- The input:
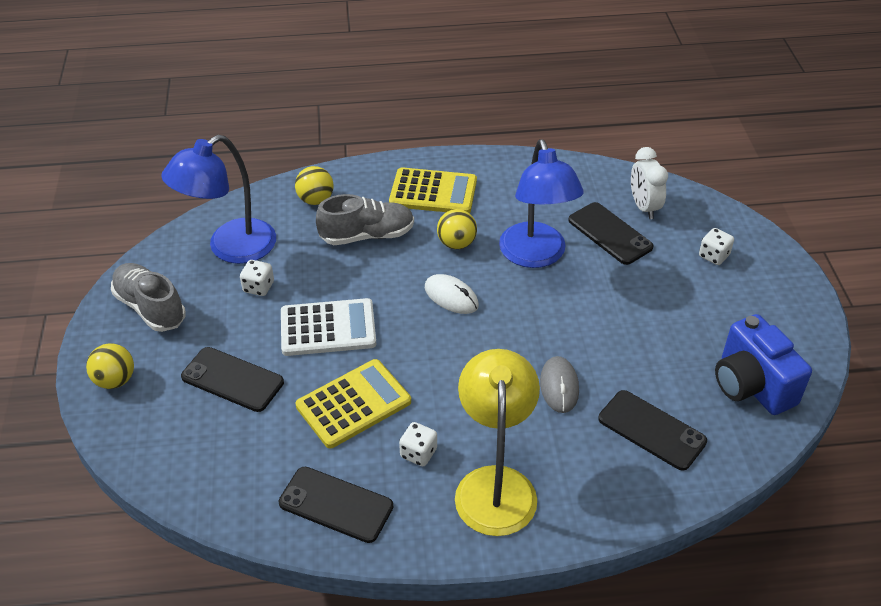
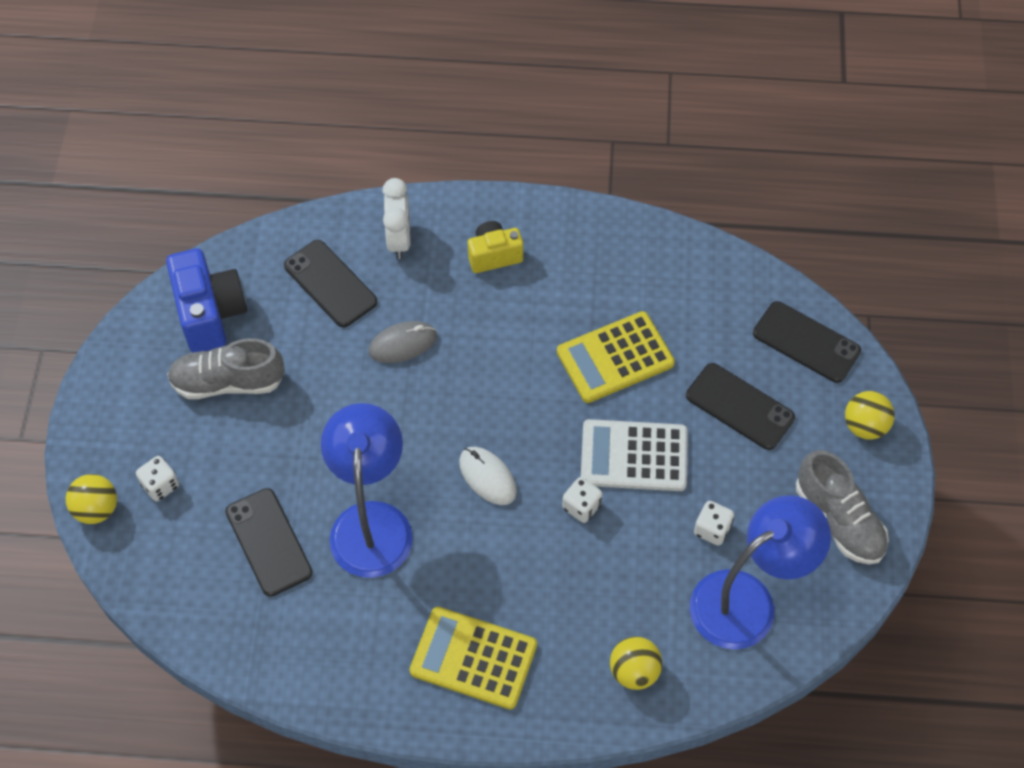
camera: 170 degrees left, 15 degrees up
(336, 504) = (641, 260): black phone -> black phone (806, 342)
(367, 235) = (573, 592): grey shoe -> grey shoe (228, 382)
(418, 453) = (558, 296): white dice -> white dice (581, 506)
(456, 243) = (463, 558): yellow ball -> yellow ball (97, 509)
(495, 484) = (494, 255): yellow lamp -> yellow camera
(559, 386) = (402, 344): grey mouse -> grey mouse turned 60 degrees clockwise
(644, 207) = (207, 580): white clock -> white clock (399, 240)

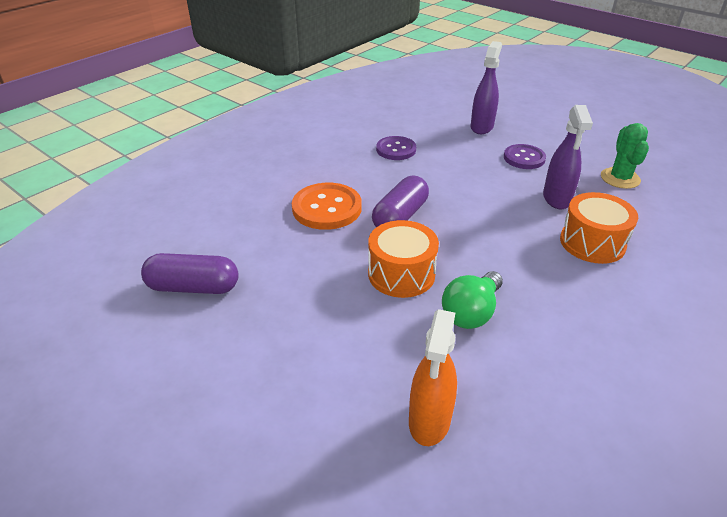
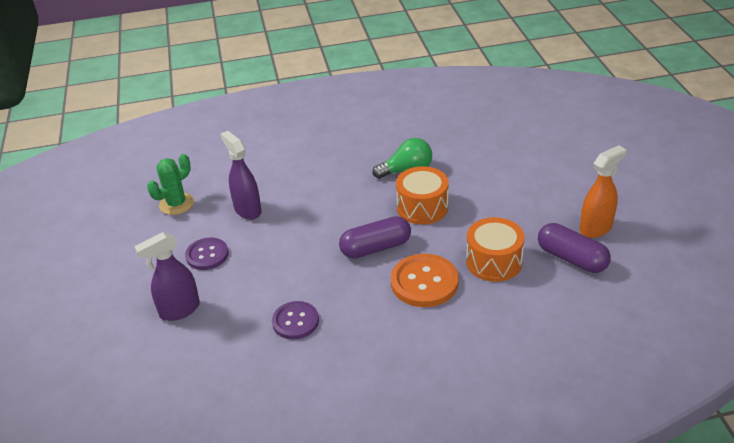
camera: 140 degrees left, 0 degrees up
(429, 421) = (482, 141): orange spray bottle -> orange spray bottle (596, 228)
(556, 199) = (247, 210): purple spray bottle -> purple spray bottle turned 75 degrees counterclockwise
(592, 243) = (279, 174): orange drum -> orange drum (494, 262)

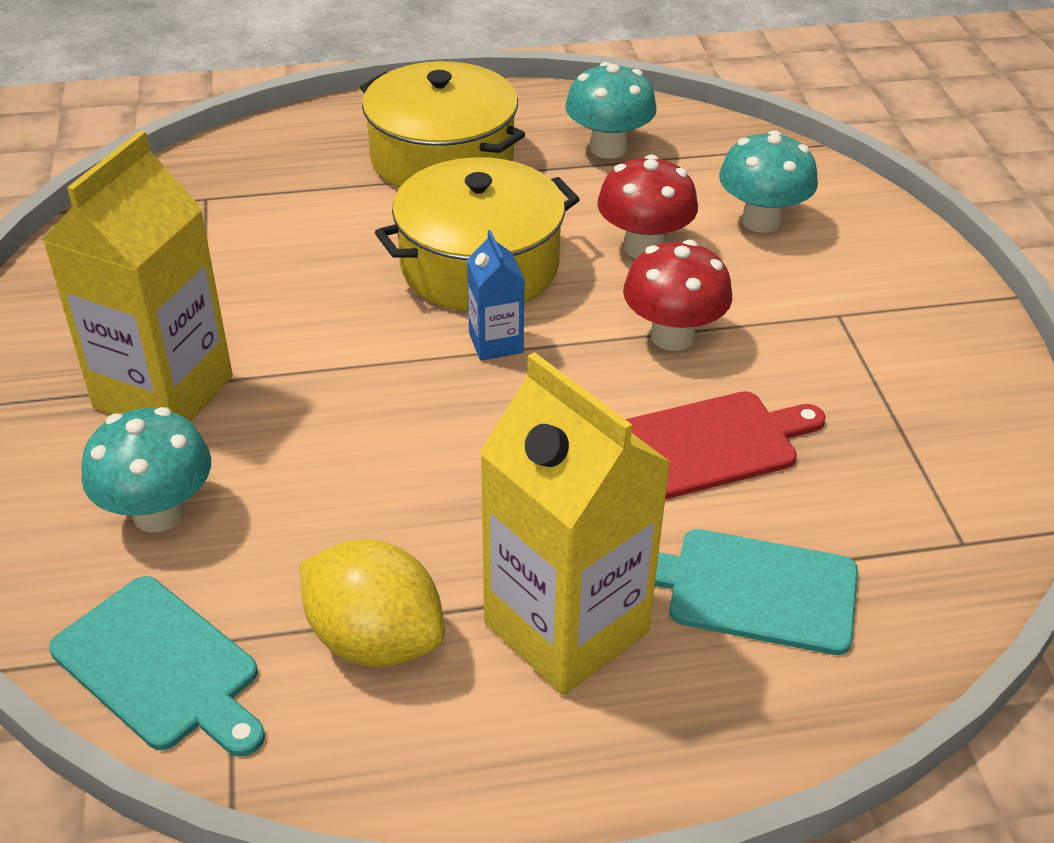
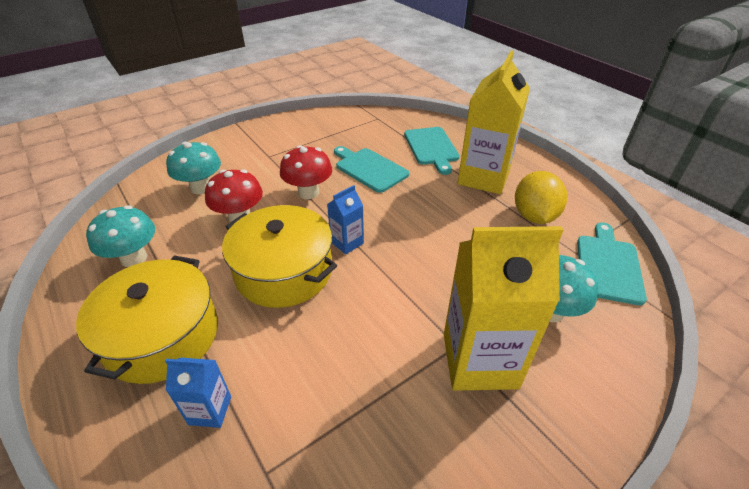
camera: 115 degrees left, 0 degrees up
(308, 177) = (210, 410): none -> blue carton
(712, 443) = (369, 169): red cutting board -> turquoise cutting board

- Goal of the exercise: Without the images, write out all of the records exactly.

- Output of the task:
camera: 170 degrees left, 15 degrees up
(336, 504) = (641, 260): black phone -> black phone (806, 342)
(367, 235) = (573, 592): grey shoe -> grey shoe (228, 382)
(418, 453) = (558, 296): white dice -> white dice (581, 506)
(456, 243) = (463, 558): yellow ball -> yellow ball (97, 509)
(495, 484) = (494, 255): yellow lamp -> yellow camera
(559, 386) = (402, 344): grey mouse -> grey mouse turned 60 degrees clockwise
(644, 207) = (207, 580): white clock -> white clock (399, 240)

camera: 140 degrees left, 0 degrees up
(429, 421) = (482, 141): orange spray bottle -> orange spray bottle (596, 228)
(556, 199) = (247, 210): purple spray bottle -> purple spray bottle turned 75 degrees counterclockwise
(592, 243) = (279, 174): orange drum -> orange drum (494, 262)

camera: 115 degrees left, 0 degrees up
(308, 177) = (210, 410): none -> blue carton
(712, 443) = (369, 169): red cutting board -> turquoise cutting board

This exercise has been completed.